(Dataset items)
== Segment start ==

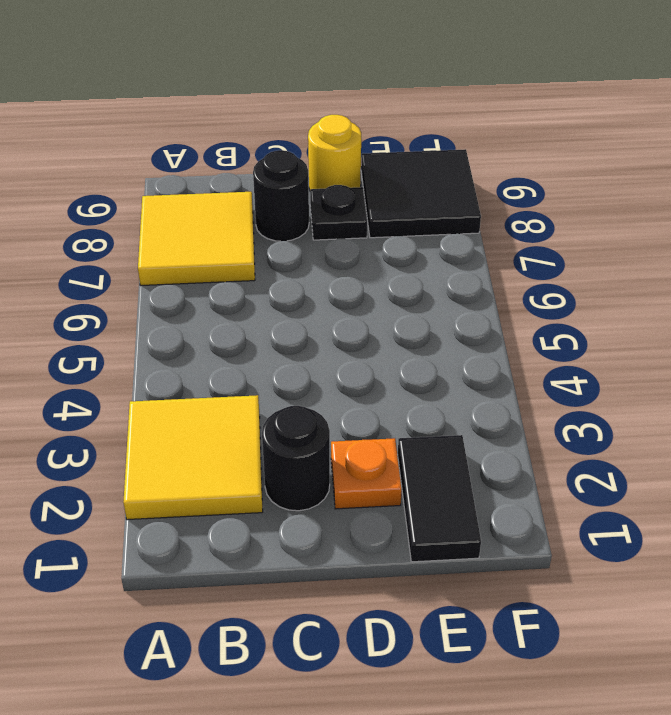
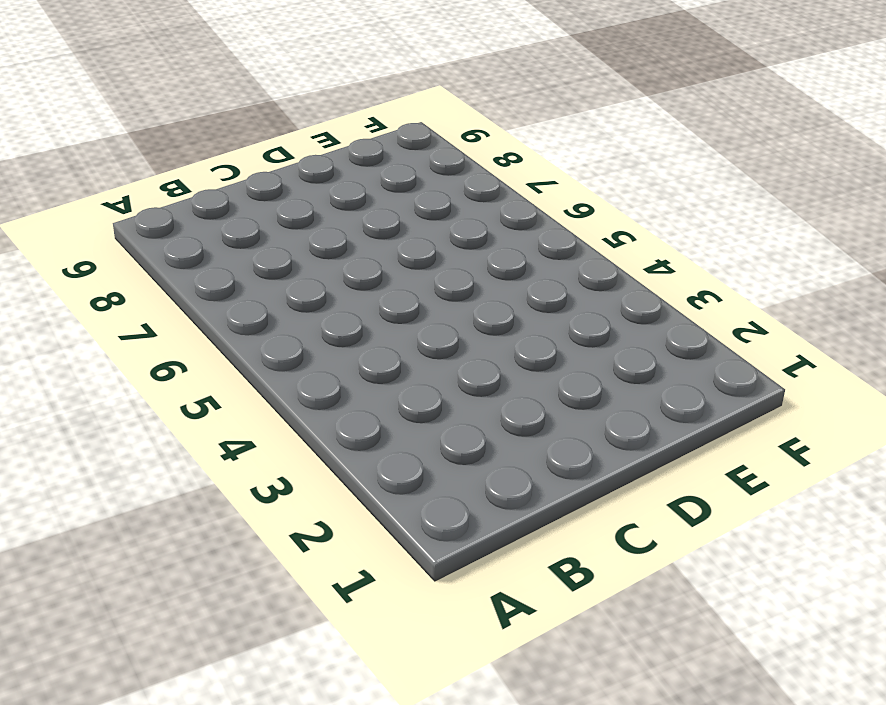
none -> yellow tile A2:B3 level 1
none -> yellow tile A7:B8 level 1

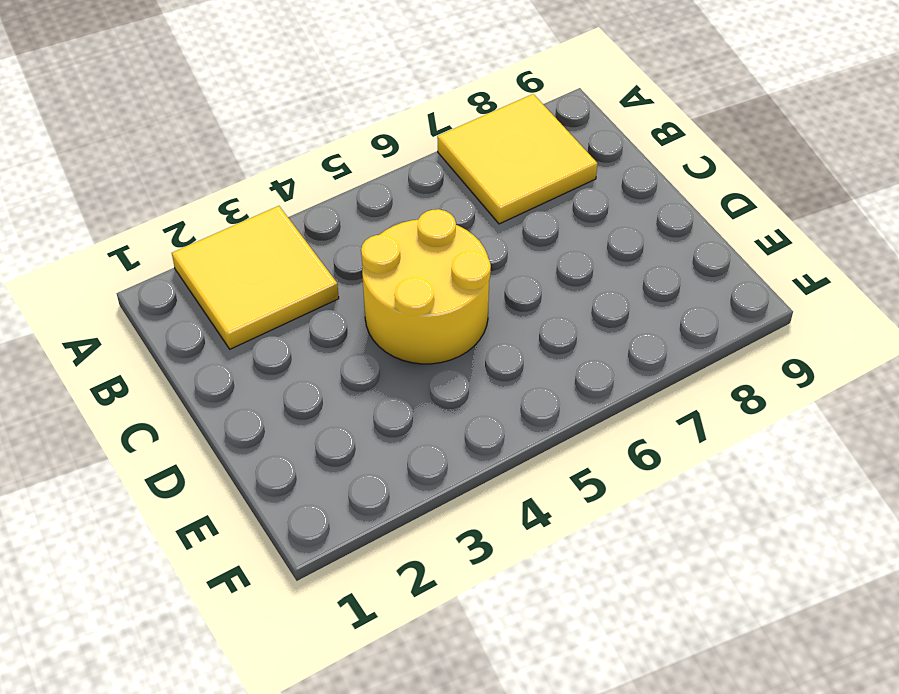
yellow round brick C4:D5 level 1 -> none
none -> black round brick C2 level 1
none -> black round brick C8 level 1

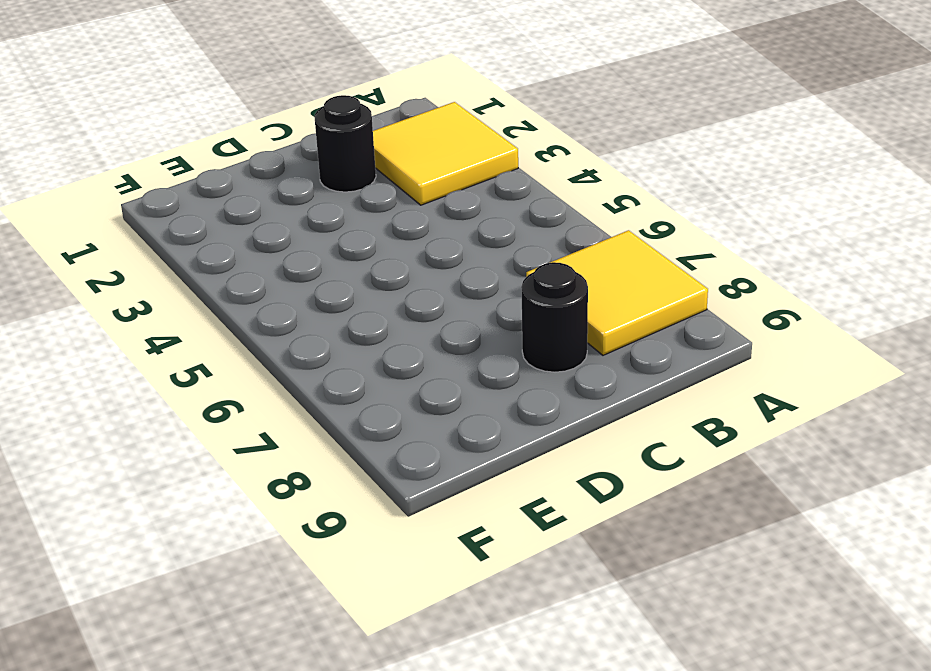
none -> orange plate D2 level 1
none -> black plate D8 level 1

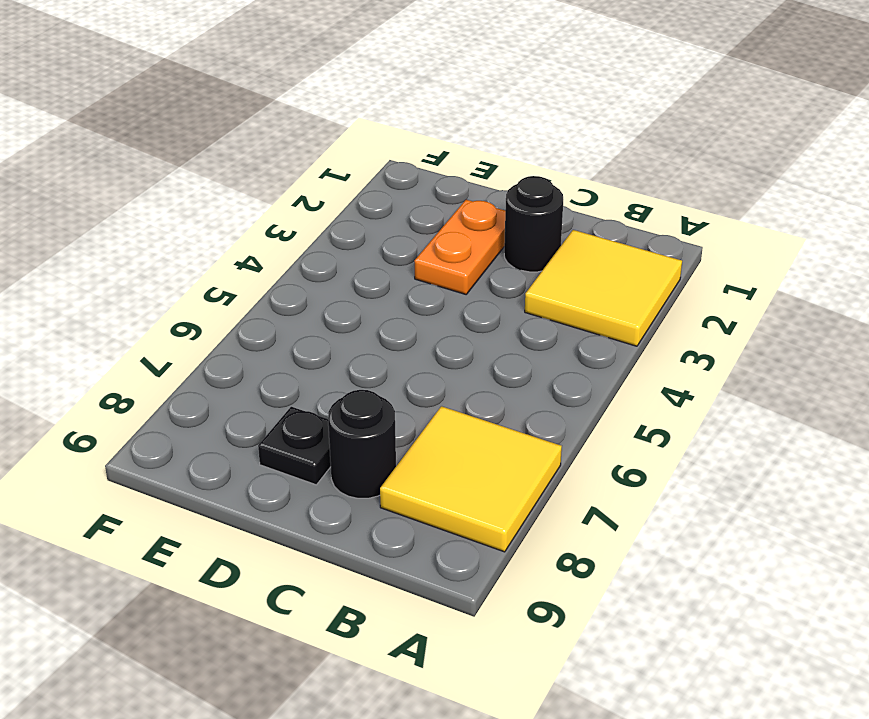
orange plate D2:D3 level 1 -> orange plate D2 level 1
none -> yellow round brick D9 level 1
none -> black tile E1:E2 level 1

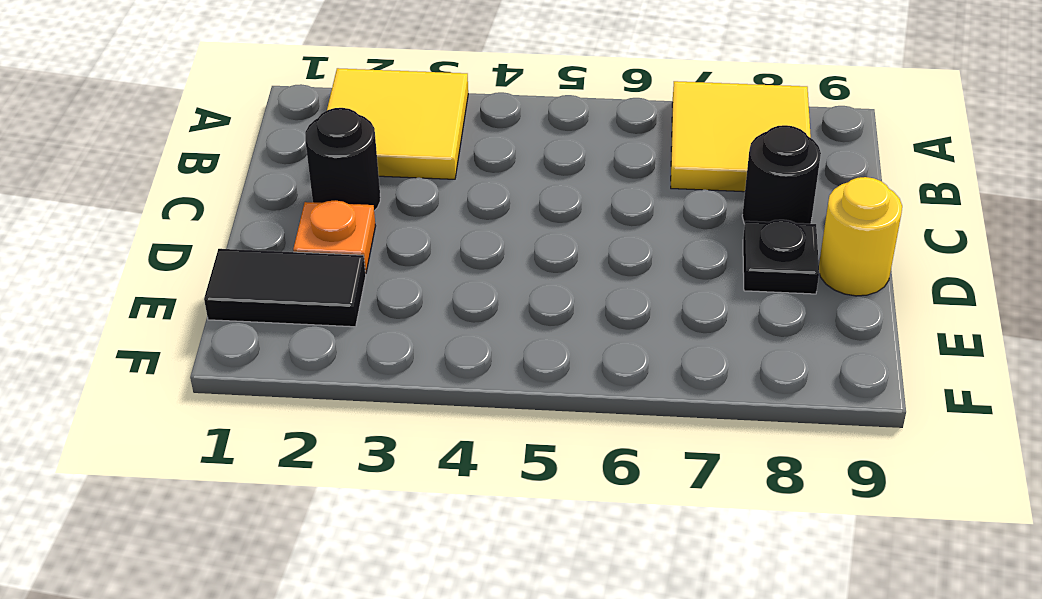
none -> black tile E8:F9 level 1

== Segment end ==

▸ Exercise brief
Final task for the records above: print exactly the lines from the one that contains "none -> black tile E1:E2 level 1" through the last line, both ends included, pictures excluded.

▸ Task solution
none -> black tile E1:E2 level 1

none -> black tile E8:F9 level 1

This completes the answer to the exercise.